▶ DATA FOR THIS EXERCISE:
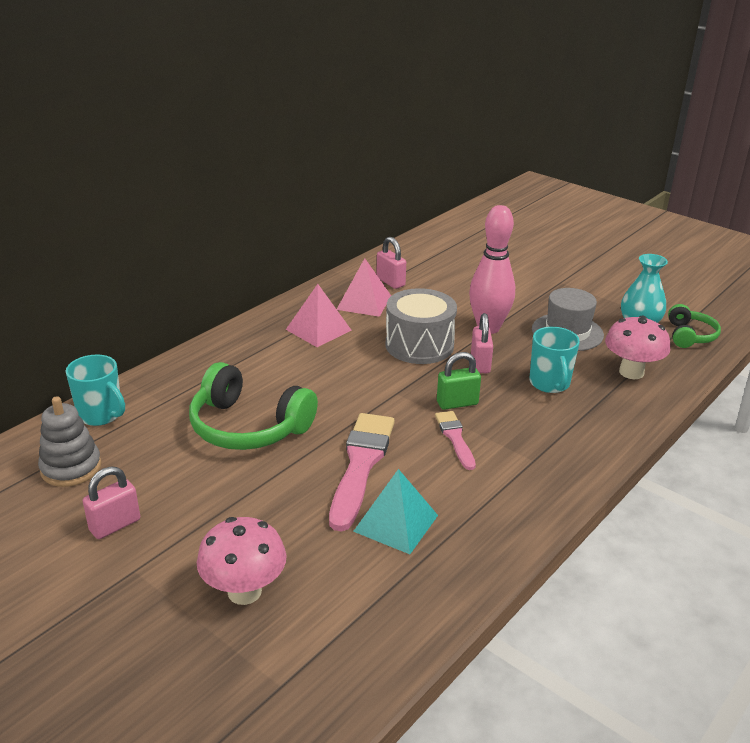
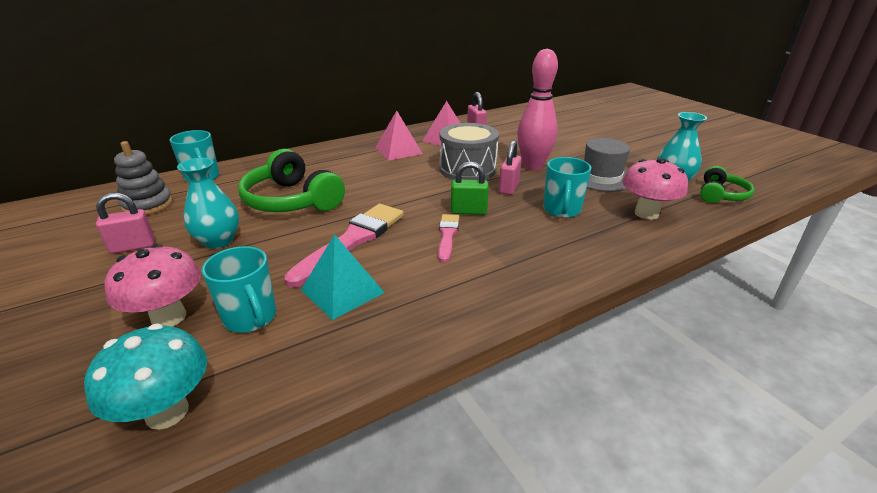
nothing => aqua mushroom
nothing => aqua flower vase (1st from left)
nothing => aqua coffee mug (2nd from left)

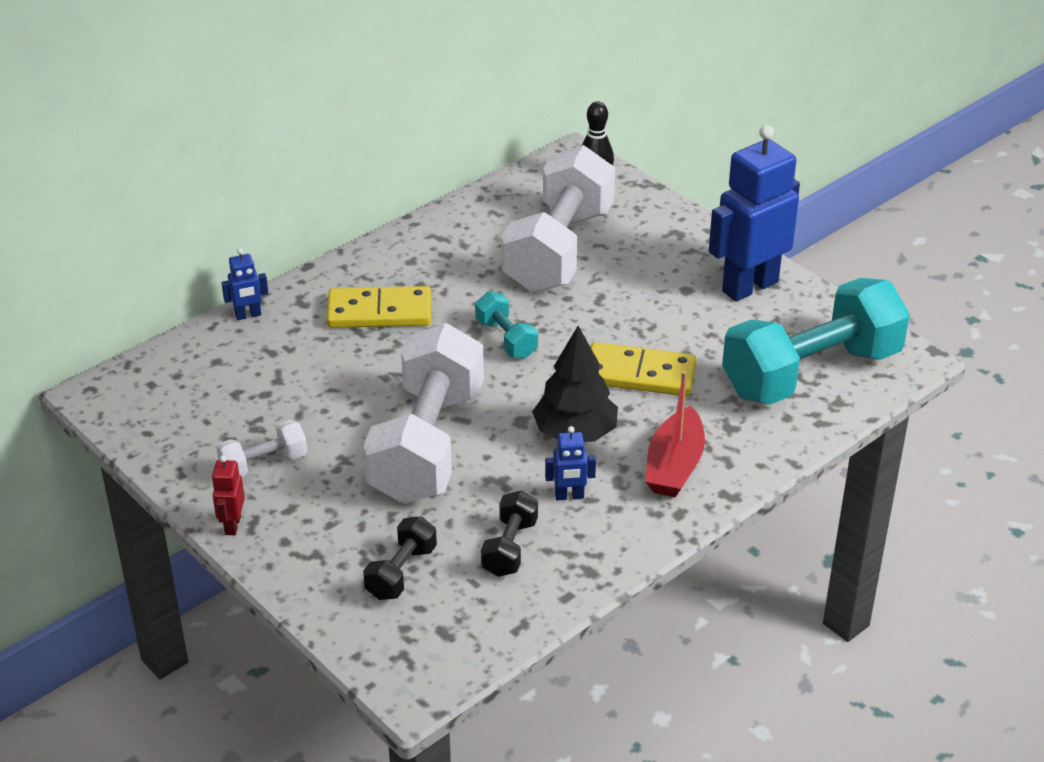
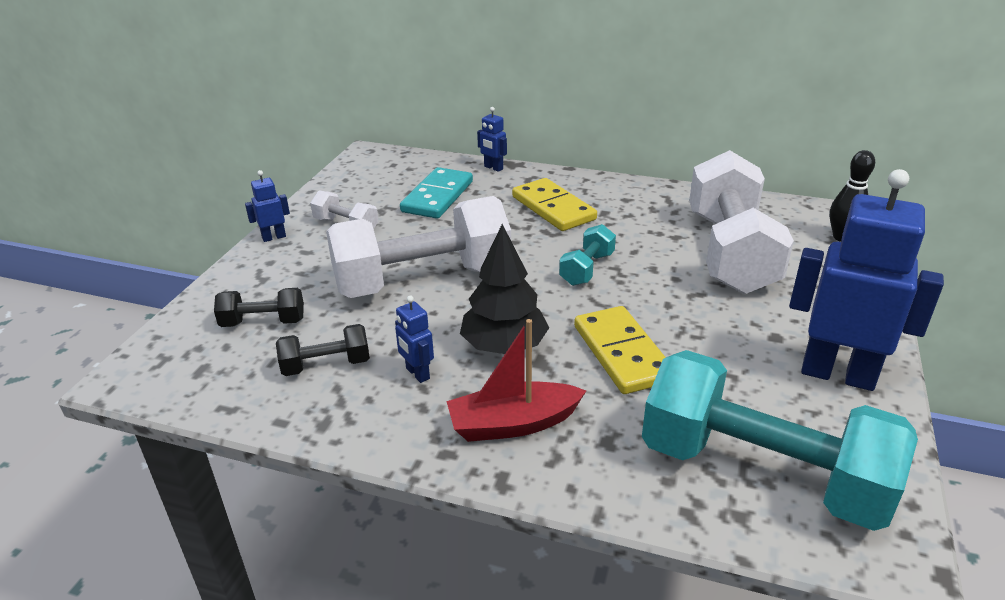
red robot => blue robot (1st from left)
nothing => aqua domino
pure white hand weight (3rd from left), 75 degrees counterclockwise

▶ YOUR GOAL: Each record above must be retyped exactly. Omit the pictures.

▶ FINISHED EXERCISE:
nothing => aqua mushroom
nothing => aqua flower vase (1st from left)
nothing => aqua coffee mug (2nd from left)

red robot => blue robot (1st from left)
nothing => aqua domino
pure white hand weight (3rd from left), 75 degrees counterclockwise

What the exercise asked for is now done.